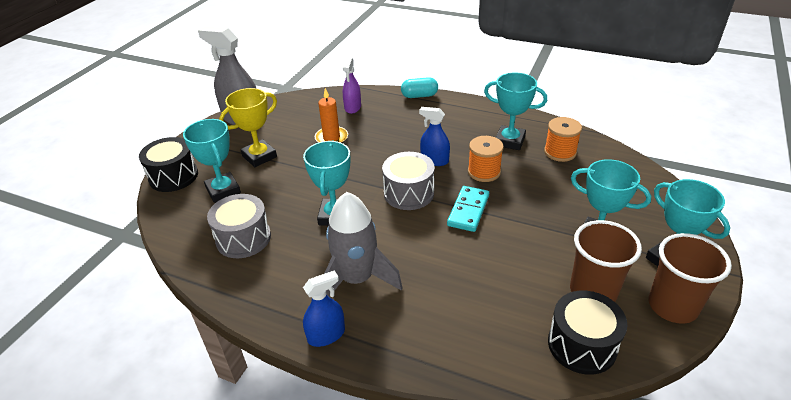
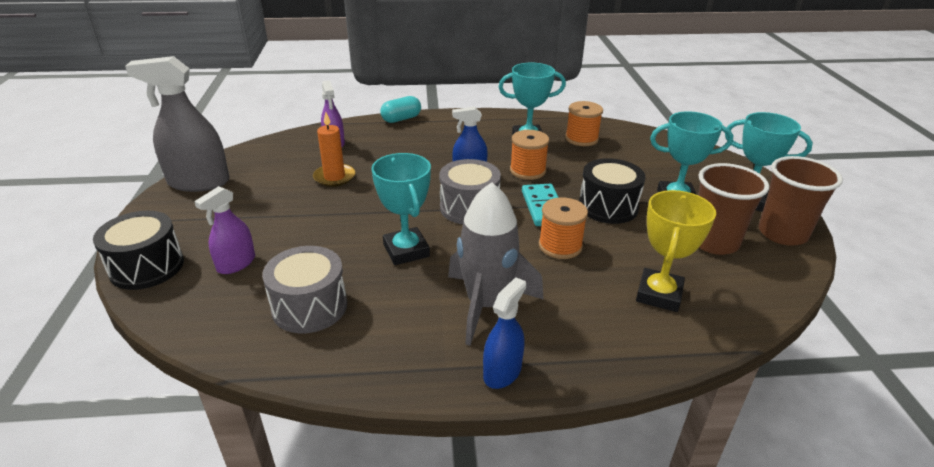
camera: 30 degrees left, 5 degrees down
turquoise trophy [183,119,241,203] -> purple spray bottle [194,186,255,274]
yellow trophy [219,88,277,167] -> yellow trophy moved to [636,190,716,312]
black drum [548,291,627,375] -> black drum moved to [579,158,646,224]
none -> orange spool [539,198,588,259]

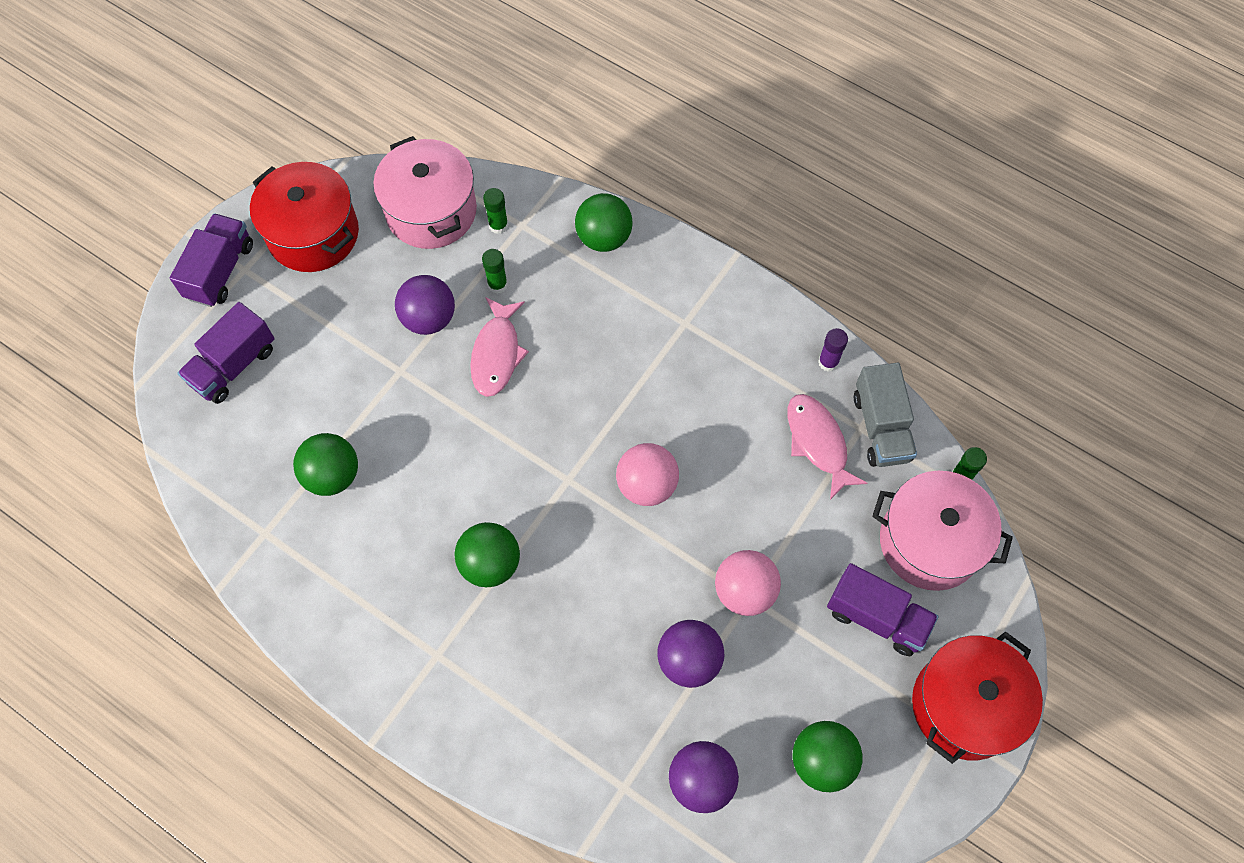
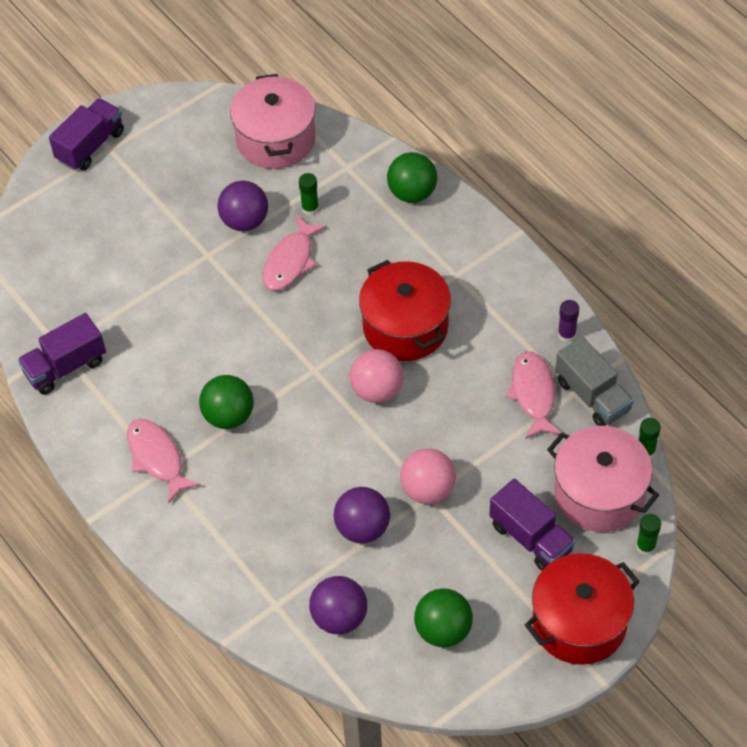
camera: 20 degrees right, 10 degrees down
purple truck [177,302,274,404] -> purple truck moved to [17,313,106,395]
red pot [250,162,359,272] -> red pot moved to [359,260,451,361]
green ball [293,433,358,496] -> none
green glue stick [483,188,508,234] -> green glue stick moved to [636,514,661,556]
grey truck [854,363,917,467] -> grey truck turned 45 degrees counterclockwise [555,337,634,426]
none -> pink fish [127,419,201,504]

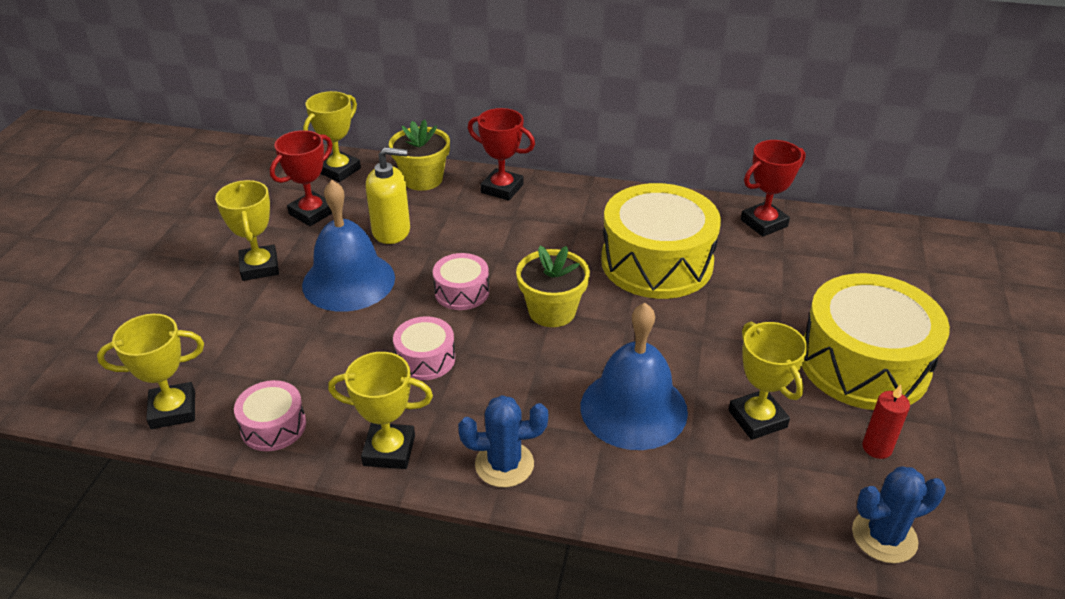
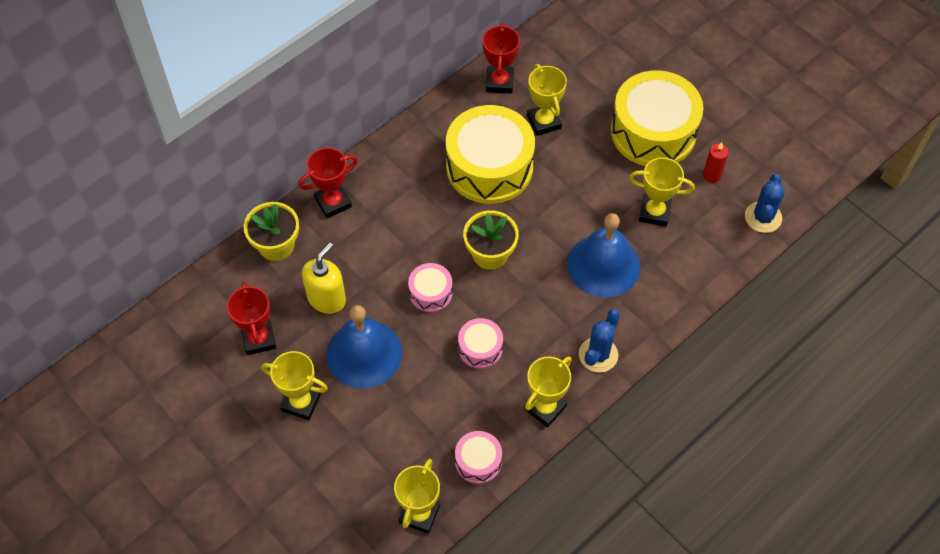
camera: 55 degrees left, 20 degrees up
yellow trophy [303,91,361,182] -> yellow trophy moved to [527,64,567,136]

::::::

▶ _Request_:
Nothing but the lines from the one containing "none -> pink fish [127,419,201,504]" through the last line of the data should appear in the answer, copied exactly, with pictures excluded.

▶ _Result for this exercise_:
none -> pink fish [127,419,201,504]

camera: 55 degrees left, 20 degrees up
yellow trophy [303,91,361,182] -> yellow trophy moved to [527,64,567,136]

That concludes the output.